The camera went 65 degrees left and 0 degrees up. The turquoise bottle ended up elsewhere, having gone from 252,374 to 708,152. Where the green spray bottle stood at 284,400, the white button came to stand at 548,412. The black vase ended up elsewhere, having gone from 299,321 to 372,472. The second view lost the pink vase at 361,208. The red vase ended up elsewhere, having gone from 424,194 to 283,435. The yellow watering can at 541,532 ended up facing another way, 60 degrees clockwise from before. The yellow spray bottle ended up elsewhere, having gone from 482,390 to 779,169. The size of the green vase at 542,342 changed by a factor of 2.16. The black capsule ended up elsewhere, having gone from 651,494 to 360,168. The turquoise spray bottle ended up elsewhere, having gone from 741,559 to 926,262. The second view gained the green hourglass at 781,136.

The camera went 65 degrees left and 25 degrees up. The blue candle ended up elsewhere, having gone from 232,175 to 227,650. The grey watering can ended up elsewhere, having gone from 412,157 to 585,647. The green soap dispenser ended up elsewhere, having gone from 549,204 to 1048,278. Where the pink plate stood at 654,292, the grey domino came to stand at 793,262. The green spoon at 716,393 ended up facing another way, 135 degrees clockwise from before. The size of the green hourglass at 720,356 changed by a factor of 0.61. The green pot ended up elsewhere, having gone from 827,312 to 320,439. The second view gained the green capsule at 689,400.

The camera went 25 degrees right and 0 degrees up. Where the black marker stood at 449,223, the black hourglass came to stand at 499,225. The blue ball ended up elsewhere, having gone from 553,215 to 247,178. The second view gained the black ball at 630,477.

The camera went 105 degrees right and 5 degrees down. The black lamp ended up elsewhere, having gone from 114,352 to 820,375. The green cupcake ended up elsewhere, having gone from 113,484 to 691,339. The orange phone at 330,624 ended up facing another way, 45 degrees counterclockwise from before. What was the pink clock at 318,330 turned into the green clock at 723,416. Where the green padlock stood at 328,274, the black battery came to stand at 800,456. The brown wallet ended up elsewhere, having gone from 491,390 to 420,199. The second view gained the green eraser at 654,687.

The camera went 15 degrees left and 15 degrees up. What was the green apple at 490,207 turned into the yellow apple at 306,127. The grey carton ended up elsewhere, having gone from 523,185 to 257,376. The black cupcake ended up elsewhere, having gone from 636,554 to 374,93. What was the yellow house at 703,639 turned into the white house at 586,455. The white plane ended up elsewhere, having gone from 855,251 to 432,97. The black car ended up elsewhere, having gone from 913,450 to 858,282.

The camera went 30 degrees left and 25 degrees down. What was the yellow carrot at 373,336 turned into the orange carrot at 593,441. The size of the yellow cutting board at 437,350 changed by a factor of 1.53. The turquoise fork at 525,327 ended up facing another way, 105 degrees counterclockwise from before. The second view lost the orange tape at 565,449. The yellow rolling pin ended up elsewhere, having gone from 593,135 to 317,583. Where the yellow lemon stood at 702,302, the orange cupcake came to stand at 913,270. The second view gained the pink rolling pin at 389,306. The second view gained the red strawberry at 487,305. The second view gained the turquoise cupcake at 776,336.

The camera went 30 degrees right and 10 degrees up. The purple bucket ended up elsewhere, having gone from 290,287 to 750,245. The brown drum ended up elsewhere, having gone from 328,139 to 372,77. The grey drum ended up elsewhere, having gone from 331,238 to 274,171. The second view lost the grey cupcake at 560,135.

────────────────

The listing above should be returned in full, exactly as shown.

The camera went 65 degrees left and 0 degrees up. The turquoise bottle ended up elsewhere, having gone from 252,374 to 708,152. Where the green spray bottle stood at 284,400, the white button came to stand at 548,412. The black vase ended up elsewhere, having gone from 299,321 to 372,472. The second view lost the pink vase at 361,208. The red vase ended up elsewhere, having gone from 424,194 to 283,435. The yellow watering can at 541,532 ended up facing another way, 60 degrees clockwise from before. The yellow spray bottle ended up elsewhere, having gone from 482,390 to 779,169. The size of the green vase at 542,342 changed by a factor of 2.16. The black capsule ended up elsewhere, having gone from 651,494 to 360,168. The turquoise spray bottle ended up elsewhere, having gone from 741,559 to 926,262. The second view gained the green hourglass at 781,136.

The camera went 65 degrees left and 25 degrees up. The blue candle ended up elsewhere, having gone from 232,175 to 227,650. The grey watering can ended up elsewhere, having gone from 412,157 to 585,647. The green soap dispenser ended up elsewhere, having gone from 549,204 to 1048,278. Where the pink plate stood at 654,292, the grey domino came to stand at 793,262. The green spoon at 716,393 ended up facing another way, 135 degrees clockwise from before. The size of the green hourglass at 720,356 changed by a factor of 0.61. The green pot ended up elsewhere, having gone from 827,312 to 320,439. The second view gained the green capsule at 689,400.

The camera went 25 degrees right and 0 degrees up. Where the black marker stood at 449,223, the black hourglass came to stand at 499,225. The blue ball ended up elsewhere, having gone from 553,215 to 247,178. The second view gained the black ball at 630,477.

The camera went 105 degrees right and 5 degrees down. The black lamp ended up elsewhere, having gone from 114,352 to 820,375. The green cupcake ended up elsewhere, having gone from 113,484 to 691,339. The orange phone at 330,624 ended up facing another way, 45 degrees counterclockwise from before. What was the pink clock at 318,330 turned into the green clock at 723,416. Where the green padlock stood at 328,274, the black battery came to stand at 800,456. The brown wallet ended up elsewhere, having gone from 491,390 to 420,199. The second view gained the green eraser at 654,687.

The camera went 15 degrees left and 15 degrees up. What was the green apple at 490,207 turned into the yellow apple at 306,127. The grey carton ended up elsewhere, having gone from 523,185 to 257,376. The black cupcake ended up elsewhere, having gone from 636,554 to 374,93. What was the yellow house at 703,639 turned into the white house at 586,455. The white plane ended up elsewhere, having gone from 855,251 to 432,97. The black car ended up elsewhere, having gone from 913,450 to 858,282.

The camera went 30 degrees left and 25 degrees down. What was the yellow carrot at 373,336 turned into the orange carrot at 593,441. The size of the yellow cutting board at 437,350 changed by a factor of 1.53. The turquoise fork at 525,327 ended up facing another way, 105 degrees counterclockwise from before. The second view lost the orange tape at 565,449. The yellow rolling pin ended up elsewhere, having gone from 593,135 to 317,583. Where the yellow lemon stood at 702,302, the orange cupcake came to stand at 913,270. The second view gained the pink rolling pin at 389,306. The second view gained the red strawberry at 487,305. The second view gained the turquoise cupcake at 776,336.

The camera went 30 degrees right and 10 degrees up. The purple bucket ended up elsewhere, having gone from 290,287 to 750,245. The brown drum ended up elsewhere, having gone from 328,139 to 372,77. The grey drum ended up elsewhere, having gone from 331,238 to 274,171. The second view lost the grey cupcake at 560,135.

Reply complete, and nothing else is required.